## Source data
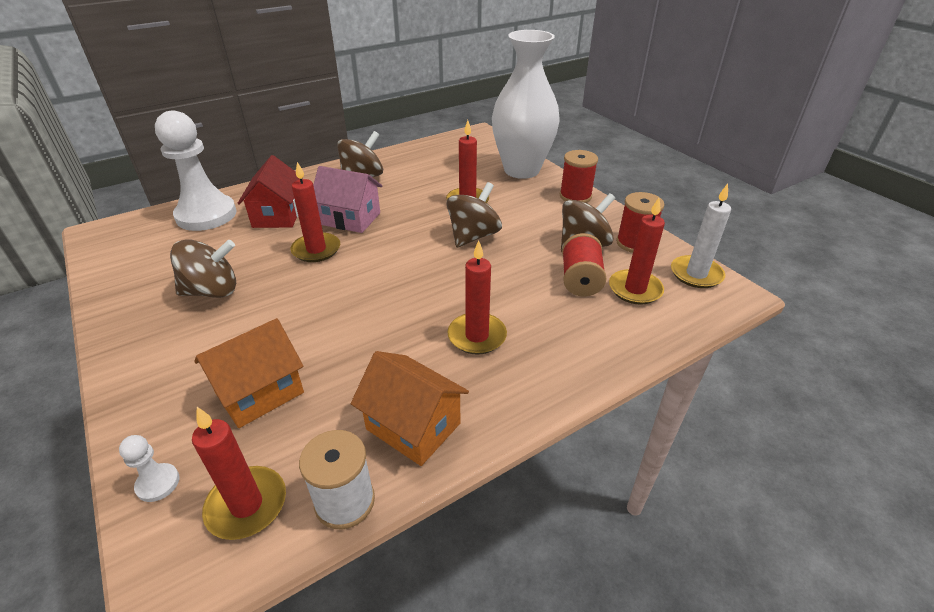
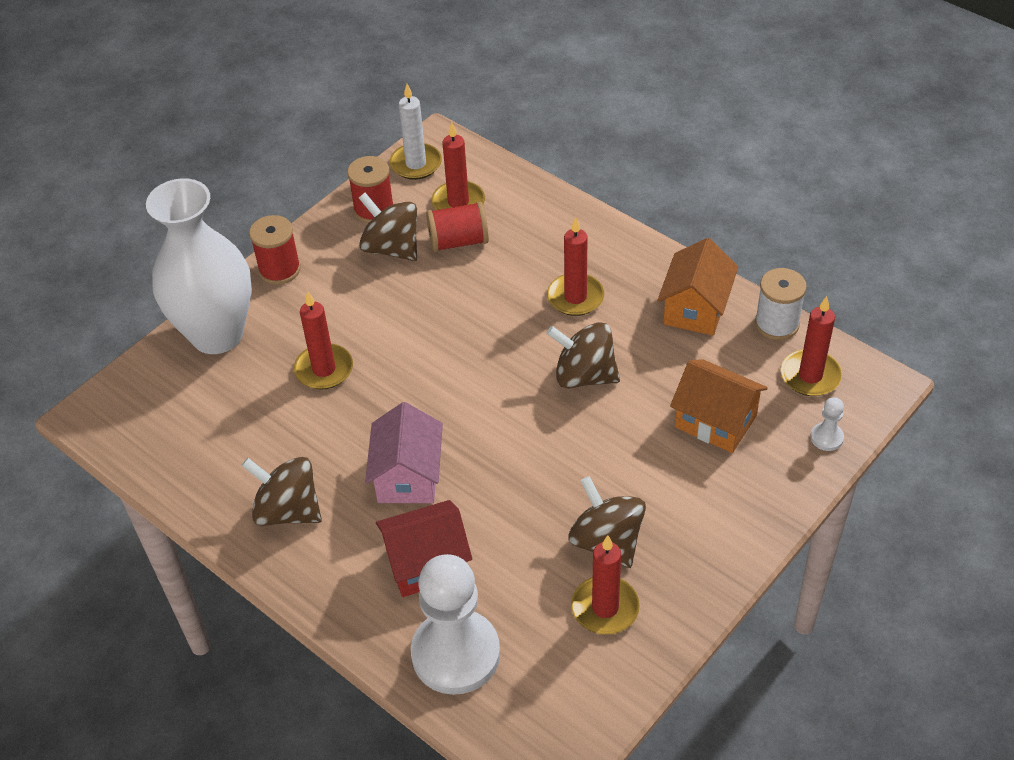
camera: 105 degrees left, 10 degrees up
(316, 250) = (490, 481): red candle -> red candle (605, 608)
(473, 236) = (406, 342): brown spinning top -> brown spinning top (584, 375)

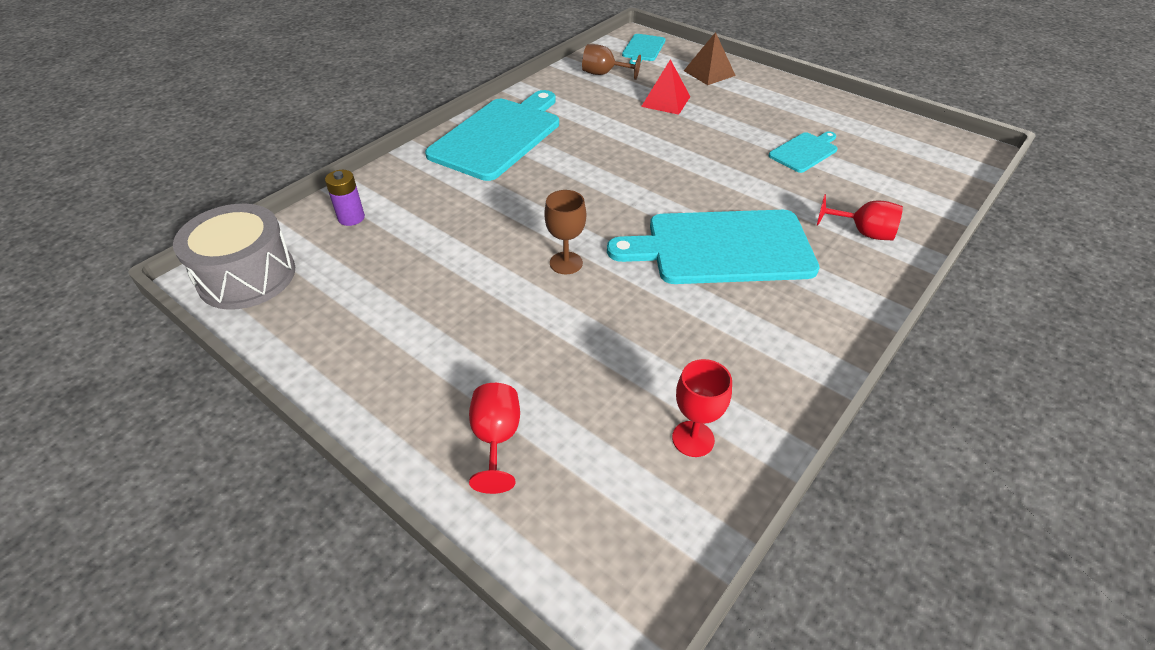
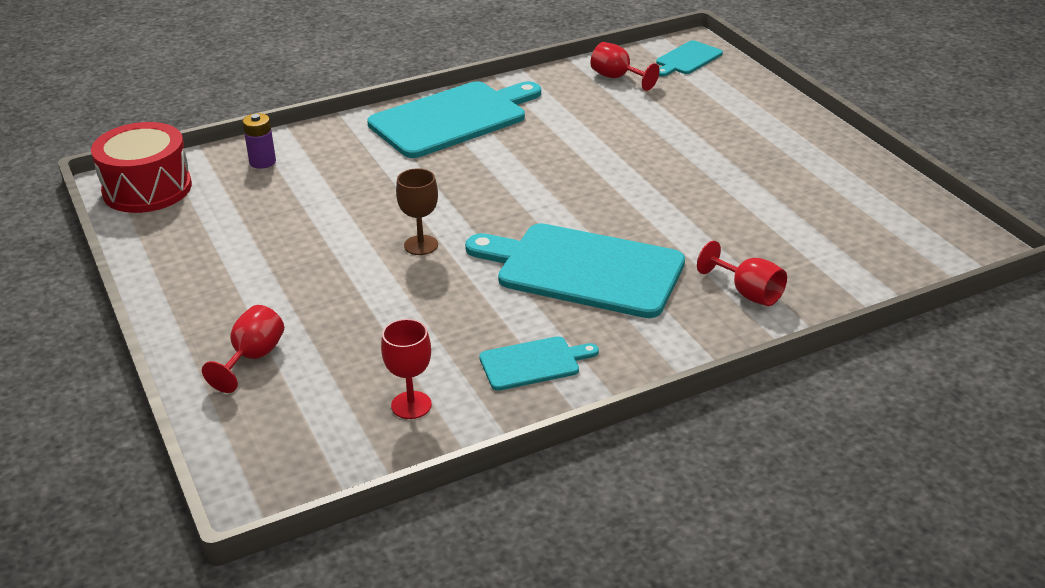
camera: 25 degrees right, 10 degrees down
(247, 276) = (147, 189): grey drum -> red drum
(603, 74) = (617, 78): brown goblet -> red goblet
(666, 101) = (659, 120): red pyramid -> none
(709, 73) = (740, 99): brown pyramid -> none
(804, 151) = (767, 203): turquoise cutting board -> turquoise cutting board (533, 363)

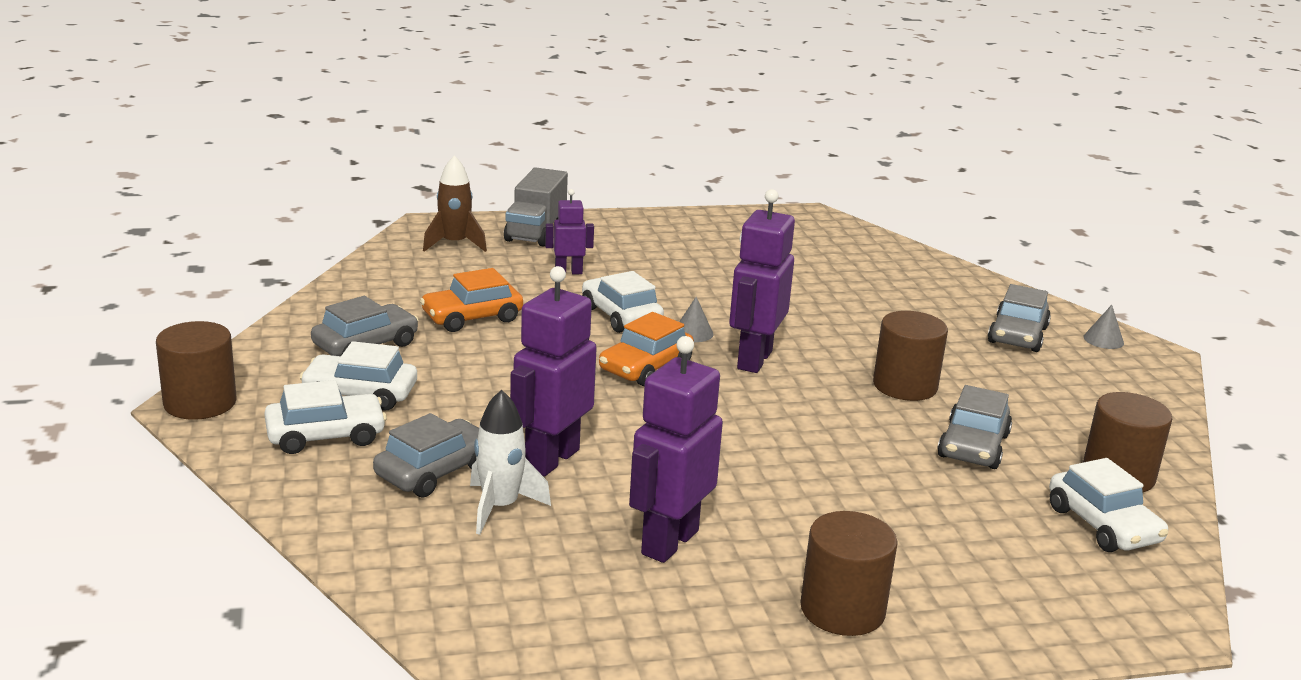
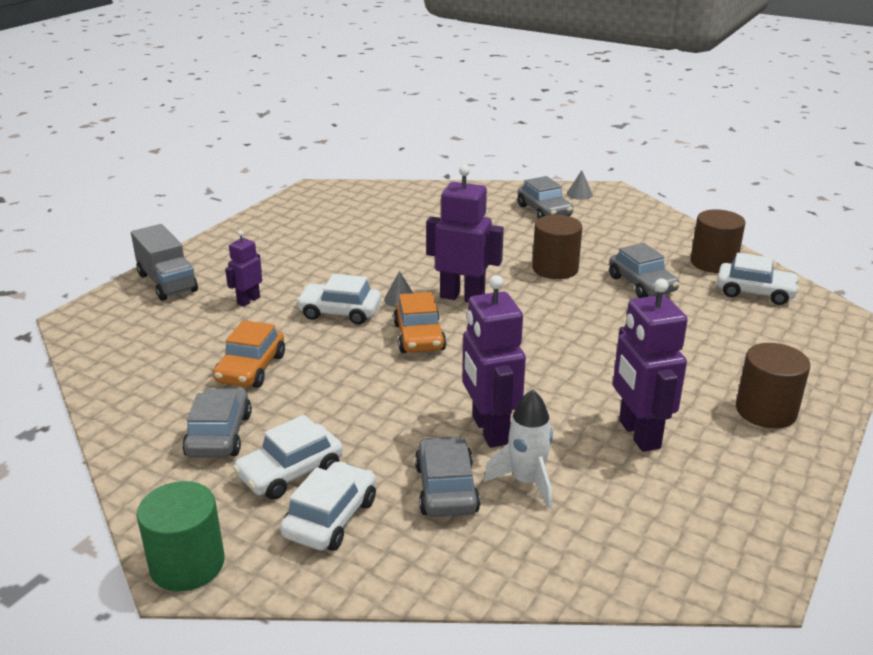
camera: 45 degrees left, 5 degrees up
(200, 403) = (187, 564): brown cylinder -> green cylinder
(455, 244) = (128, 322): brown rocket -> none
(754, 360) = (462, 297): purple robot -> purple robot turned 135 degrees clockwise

## Activity
Print the listing exactly, but skip its pictures.

## Solution
camera: 105 degrees left, 10 degrees up
(316, 250) = (490, 481): red candle -> red candle (605, 608)
(473, 236) = (406, 342): brown spinning top -> brown spinning top (584, 375)

camera: 25 degrees right, 10 degrees down
(247, 276) = (147, 189): grey drum -> red drum
(603, 74) = (617, 78): brown goblet -> red goblet
(666, 101) = (659, 120): red pyramid -> none
(709, 73) = (740, 99): brown pyramid -> none
(804, 151) = (767, 203): turquoise cutting board -> turquoise cutting board (533, 363)

camera: 45 degrees left, 5 degrees up
(200, 403) = (187, 564): brown cylinder -> green cylinder
(455, 244) = (128, 322): brown rocket -> none
(754, 360) = (462, 297): purple robot -> purple robot turned 135 degrees clockwise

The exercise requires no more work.